ABOUT THIS EXERCISE
From the entries below, reproduce exactly the line containing "desk: (410, 297) -> (220, 93), width x0.73", the line containing "washbasin: (315, 114)", and every line in between, with nothing added.
((
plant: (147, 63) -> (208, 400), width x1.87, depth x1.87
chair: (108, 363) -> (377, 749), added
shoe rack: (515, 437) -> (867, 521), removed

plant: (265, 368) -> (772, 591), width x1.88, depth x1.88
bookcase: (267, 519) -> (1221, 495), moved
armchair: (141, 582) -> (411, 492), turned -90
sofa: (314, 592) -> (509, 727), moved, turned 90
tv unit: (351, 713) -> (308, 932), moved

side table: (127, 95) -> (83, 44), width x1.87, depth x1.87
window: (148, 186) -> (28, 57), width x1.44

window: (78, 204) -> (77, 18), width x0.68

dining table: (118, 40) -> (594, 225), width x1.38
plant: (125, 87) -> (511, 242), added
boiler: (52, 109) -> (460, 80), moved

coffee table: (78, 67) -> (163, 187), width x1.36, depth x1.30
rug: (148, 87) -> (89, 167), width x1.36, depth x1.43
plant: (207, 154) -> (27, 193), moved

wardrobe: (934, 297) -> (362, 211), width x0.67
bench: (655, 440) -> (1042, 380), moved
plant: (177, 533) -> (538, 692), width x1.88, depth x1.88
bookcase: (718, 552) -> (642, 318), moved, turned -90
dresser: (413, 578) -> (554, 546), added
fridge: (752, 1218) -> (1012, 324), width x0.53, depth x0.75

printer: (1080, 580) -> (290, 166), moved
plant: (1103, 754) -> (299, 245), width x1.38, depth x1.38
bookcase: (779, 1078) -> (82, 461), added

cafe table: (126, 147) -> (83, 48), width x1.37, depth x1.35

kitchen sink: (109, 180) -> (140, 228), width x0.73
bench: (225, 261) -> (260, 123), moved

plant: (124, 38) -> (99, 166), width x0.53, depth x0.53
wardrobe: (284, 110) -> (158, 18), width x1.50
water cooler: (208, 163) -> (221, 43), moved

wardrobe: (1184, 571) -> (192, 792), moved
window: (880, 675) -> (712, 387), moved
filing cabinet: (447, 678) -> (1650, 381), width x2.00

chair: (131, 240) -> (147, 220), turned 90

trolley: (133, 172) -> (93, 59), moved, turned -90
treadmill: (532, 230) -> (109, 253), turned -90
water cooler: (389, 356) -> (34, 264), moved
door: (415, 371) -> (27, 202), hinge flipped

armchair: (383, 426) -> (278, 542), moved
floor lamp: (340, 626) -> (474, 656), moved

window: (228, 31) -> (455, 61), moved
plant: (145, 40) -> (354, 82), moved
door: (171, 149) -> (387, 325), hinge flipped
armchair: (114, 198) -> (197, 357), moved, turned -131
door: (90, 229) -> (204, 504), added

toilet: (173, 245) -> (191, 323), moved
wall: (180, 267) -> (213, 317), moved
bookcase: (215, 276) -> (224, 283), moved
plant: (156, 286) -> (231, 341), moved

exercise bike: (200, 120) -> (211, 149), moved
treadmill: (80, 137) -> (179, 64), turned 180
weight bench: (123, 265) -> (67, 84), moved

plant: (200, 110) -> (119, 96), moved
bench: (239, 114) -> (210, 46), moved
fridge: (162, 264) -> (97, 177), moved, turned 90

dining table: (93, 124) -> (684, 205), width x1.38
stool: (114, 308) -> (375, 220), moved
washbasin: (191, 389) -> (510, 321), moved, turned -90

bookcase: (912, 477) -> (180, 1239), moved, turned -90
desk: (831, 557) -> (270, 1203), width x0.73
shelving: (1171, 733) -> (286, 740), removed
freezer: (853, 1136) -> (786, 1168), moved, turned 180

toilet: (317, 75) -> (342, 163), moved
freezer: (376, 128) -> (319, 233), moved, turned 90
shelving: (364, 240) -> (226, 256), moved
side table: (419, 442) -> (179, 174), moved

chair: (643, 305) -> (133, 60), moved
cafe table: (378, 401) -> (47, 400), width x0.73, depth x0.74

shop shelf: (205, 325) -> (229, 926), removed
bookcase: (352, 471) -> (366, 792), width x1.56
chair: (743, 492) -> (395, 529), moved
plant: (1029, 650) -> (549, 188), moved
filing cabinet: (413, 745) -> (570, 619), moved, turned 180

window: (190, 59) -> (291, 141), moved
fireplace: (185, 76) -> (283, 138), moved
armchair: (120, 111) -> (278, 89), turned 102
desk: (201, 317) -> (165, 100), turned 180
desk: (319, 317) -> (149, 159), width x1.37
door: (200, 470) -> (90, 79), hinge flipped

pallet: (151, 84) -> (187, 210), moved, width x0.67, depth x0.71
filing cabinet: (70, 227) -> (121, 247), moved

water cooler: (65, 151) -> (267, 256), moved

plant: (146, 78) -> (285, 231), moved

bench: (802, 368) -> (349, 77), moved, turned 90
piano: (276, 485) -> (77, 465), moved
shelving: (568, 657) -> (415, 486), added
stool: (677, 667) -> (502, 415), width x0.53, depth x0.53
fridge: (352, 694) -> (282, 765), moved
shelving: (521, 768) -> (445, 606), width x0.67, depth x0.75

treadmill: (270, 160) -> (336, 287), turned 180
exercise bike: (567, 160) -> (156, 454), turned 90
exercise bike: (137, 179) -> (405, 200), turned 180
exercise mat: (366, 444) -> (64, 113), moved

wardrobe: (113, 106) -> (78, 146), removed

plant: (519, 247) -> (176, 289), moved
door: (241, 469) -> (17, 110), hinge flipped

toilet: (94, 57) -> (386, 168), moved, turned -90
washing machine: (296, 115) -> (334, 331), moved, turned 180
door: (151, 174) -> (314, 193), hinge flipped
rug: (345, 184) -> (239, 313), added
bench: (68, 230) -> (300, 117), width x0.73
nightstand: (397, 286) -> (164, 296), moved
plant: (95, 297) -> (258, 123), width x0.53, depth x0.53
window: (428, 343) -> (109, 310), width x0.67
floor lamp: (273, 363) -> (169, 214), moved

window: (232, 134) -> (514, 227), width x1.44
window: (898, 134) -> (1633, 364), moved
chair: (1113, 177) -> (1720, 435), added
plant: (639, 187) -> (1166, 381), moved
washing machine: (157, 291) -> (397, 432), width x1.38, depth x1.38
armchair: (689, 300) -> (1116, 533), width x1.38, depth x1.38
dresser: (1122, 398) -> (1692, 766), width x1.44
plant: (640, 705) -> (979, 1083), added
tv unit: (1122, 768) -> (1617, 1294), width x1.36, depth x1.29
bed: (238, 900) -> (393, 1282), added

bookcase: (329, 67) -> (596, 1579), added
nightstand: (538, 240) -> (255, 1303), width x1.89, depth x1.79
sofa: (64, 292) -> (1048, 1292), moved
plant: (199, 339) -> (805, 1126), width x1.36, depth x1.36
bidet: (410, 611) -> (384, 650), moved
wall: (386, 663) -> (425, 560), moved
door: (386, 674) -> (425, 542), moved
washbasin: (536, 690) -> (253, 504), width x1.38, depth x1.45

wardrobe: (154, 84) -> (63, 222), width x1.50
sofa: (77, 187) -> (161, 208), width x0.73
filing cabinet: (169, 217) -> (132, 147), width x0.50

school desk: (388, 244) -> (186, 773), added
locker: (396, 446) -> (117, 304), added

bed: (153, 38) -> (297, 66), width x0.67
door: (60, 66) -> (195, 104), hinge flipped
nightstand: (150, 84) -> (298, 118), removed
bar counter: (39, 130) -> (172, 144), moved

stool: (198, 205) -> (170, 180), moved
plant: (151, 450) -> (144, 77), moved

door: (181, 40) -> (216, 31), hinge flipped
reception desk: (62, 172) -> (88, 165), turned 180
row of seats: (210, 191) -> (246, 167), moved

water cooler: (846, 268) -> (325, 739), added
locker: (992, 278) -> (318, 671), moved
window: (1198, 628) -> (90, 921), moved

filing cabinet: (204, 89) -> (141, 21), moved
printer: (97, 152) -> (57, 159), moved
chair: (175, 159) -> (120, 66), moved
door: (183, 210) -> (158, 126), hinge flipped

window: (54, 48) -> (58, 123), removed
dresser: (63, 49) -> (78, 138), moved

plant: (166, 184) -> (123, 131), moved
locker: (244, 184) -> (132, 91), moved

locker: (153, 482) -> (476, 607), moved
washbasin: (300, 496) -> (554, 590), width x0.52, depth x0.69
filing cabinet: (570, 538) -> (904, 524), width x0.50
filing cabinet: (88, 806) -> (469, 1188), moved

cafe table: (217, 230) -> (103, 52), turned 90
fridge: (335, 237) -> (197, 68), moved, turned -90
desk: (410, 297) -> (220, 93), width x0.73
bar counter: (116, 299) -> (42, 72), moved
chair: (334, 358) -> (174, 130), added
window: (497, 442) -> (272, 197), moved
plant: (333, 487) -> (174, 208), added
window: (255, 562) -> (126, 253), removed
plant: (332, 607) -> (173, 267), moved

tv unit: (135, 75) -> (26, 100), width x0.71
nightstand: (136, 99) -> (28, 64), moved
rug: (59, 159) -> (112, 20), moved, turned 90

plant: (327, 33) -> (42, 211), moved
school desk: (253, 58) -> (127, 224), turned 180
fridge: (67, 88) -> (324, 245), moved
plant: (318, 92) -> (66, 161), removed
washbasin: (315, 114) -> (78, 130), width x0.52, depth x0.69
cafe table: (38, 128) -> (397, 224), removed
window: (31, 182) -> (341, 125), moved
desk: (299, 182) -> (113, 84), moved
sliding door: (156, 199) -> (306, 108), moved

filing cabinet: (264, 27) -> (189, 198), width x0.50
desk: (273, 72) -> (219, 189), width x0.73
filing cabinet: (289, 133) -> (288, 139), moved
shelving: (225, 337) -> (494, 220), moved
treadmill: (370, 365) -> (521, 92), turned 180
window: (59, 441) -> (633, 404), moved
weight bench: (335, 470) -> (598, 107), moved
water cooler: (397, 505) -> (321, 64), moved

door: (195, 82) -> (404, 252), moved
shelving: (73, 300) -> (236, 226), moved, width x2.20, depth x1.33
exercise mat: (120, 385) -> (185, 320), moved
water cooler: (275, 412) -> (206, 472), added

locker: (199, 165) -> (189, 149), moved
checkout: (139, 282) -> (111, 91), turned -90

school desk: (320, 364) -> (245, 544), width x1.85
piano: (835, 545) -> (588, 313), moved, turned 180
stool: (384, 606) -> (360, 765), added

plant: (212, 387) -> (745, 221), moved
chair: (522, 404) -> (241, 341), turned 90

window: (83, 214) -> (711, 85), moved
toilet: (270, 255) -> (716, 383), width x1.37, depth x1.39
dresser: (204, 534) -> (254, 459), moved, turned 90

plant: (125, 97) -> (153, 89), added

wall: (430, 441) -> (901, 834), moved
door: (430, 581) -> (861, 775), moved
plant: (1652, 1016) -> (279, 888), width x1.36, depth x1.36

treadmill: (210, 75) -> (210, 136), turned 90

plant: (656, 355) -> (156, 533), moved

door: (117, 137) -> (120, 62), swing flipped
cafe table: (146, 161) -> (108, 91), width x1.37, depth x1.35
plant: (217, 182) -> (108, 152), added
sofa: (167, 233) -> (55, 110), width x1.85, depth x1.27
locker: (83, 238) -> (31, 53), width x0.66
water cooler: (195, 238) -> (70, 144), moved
))
YOUR SOLUTION
desk: (410, 297) -> (220, 93), width x0.73
bar counter: (116, 299) -> (42, 72), moved
chair: (334, 358) -> (174, 130), added
window: (497, 442) -> (272, 197), moved
plant: (333, 487) -> (174, 208), added
window: (255, 562) -> (126, 253), removed
plant: (332, 607) -> (173, 267), moved

tv unit: (135, 75) -> (26, 100), width x0.71
nightstand: (136, 99) -> (28, 64), moved
rug: (59, 159) -> (112, 20), moved, turned 90

plant: (327, 33) -> (42, 211), moved
school desk: (253, 58) -> (127, 224), turned 180
fridge: (67, 88) -> (324, 245), moved
plant: (318, 92) -> (66, 161), removed
washbasin: (315, 114) -> (78, 130), width x0.52, depth x0.69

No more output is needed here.